### Provided entries
● ● ● ● ●
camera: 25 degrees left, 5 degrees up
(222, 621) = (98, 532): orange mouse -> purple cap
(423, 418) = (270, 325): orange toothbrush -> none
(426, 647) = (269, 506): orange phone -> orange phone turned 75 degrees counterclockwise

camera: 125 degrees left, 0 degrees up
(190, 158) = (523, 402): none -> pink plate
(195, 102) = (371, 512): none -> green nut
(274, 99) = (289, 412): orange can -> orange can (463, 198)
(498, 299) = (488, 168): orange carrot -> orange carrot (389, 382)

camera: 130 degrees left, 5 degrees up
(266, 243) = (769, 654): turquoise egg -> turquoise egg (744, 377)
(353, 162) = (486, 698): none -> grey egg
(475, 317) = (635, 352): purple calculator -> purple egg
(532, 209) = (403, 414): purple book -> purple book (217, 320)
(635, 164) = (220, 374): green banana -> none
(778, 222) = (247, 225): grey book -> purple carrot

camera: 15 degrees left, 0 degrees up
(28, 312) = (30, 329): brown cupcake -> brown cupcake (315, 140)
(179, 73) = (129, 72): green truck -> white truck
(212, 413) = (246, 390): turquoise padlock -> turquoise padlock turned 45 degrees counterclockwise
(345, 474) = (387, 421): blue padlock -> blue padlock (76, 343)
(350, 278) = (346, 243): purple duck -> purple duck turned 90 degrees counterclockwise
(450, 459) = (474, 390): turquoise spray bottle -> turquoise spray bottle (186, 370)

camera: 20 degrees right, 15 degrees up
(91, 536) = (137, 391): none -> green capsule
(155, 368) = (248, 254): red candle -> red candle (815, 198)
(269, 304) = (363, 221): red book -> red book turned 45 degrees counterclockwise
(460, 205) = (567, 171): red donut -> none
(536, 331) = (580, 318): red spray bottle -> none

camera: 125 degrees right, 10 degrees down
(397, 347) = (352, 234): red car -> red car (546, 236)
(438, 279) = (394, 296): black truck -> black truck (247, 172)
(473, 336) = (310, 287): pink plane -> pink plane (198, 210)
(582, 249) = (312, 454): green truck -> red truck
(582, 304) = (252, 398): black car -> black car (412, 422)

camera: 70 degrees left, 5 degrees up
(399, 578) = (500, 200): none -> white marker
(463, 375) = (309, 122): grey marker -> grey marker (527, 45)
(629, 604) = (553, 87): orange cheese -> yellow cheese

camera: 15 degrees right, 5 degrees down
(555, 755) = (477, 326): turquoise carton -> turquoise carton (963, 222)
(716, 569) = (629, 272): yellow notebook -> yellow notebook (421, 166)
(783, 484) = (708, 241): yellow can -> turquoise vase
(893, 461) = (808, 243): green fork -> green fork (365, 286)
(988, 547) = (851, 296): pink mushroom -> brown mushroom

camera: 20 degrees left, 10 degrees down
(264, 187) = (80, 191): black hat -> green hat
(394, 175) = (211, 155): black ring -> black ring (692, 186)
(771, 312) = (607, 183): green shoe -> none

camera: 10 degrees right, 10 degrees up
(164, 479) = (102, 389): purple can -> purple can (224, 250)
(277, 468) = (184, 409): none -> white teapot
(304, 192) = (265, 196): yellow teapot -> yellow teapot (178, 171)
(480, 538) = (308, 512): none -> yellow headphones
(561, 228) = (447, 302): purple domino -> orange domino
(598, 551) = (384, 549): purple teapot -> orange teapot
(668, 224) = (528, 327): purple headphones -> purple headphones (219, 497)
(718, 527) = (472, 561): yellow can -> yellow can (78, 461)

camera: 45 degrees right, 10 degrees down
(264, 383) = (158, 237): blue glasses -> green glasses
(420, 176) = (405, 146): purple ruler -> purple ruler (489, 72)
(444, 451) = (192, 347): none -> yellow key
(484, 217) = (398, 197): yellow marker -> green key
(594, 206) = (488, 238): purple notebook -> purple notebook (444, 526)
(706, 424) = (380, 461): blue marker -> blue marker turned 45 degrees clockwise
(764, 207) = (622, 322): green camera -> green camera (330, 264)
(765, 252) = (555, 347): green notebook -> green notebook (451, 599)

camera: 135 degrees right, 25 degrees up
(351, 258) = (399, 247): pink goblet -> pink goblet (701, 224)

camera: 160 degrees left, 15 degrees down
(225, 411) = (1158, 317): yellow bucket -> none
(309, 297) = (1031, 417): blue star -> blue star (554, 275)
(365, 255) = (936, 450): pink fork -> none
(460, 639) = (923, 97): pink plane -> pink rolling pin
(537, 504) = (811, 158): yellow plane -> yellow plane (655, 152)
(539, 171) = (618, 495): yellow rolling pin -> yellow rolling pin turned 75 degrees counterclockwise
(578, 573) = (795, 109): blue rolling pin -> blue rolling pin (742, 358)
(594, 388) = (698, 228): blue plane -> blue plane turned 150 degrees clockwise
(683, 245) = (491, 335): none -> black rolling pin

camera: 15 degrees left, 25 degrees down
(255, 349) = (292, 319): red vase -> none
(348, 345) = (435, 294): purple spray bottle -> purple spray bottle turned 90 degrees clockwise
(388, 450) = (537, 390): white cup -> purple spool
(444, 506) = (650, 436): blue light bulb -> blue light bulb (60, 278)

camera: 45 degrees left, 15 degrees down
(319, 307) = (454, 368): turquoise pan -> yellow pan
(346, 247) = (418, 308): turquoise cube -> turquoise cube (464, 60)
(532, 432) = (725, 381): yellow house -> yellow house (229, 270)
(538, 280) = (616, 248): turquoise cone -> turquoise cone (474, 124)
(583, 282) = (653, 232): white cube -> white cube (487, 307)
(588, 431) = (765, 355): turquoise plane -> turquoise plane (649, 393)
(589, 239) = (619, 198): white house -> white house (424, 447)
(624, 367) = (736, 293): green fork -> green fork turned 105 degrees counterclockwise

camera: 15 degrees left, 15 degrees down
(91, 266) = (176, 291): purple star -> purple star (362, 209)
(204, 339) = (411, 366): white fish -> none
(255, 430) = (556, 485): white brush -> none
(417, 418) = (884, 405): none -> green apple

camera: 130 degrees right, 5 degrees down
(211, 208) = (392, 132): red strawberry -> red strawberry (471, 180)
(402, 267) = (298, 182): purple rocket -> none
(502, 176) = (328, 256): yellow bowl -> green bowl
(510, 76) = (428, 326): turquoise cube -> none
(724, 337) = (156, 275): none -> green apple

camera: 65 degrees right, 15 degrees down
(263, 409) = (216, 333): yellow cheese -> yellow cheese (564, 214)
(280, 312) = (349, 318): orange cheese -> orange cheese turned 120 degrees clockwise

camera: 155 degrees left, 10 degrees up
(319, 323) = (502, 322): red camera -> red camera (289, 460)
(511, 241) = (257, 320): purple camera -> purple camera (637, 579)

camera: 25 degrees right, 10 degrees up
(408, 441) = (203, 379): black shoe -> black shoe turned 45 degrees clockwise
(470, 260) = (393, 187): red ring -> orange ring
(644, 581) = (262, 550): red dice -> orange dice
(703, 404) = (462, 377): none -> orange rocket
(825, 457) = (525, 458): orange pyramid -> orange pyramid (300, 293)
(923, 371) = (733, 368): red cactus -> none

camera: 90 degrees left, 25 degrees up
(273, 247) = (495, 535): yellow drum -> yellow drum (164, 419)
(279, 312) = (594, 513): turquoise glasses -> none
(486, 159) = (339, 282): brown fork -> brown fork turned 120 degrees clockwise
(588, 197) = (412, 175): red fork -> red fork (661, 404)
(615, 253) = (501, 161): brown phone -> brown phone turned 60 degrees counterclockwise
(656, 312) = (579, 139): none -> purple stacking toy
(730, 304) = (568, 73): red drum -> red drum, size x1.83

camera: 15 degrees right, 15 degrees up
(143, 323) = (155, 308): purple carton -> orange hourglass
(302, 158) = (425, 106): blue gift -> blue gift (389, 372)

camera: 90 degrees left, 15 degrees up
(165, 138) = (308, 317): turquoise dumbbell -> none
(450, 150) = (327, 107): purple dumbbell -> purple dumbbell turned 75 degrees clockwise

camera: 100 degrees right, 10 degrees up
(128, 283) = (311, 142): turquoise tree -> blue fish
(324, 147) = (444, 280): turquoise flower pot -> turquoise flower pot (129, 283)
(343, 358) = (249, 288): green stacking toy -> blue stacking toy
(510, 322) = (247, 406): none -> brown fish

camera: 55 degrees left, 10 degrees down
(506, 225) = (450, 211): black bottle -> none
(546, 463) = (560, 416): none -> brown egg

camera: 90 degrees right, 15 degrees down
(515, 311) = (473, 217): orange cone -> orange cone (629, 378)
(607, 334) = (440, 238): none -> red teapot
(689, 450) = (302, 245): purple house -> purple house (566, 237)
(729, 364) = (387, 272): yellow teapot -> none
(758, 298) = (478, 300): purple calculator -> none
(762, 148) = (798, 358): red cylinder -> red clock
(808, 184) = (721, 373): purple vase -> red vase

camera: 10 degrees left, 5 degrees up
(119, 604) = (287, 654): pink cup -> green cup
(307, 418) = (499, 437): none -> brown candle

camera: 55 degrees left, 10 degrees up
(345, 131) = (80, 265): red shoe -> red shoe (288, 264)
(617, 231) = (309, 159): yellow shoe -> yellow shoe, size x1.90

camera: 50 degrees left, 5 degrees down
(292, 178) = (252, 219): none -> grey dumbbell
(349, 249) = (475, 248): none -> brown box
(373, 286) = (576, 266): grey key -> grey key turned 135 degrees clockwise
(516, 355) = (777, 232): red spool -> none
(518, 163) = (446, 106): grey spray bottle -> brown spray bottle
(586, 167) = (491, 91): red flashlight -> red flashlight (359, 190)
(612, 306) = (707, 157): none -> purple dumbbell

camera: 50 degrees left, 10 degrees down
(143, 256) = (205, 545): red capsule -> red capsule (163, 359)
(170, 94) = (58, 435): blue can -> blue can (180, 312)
● ● ● ● ●
### Task brief
The number alone is the answer: work out how many lines in the data contain "spool".

### Result below
2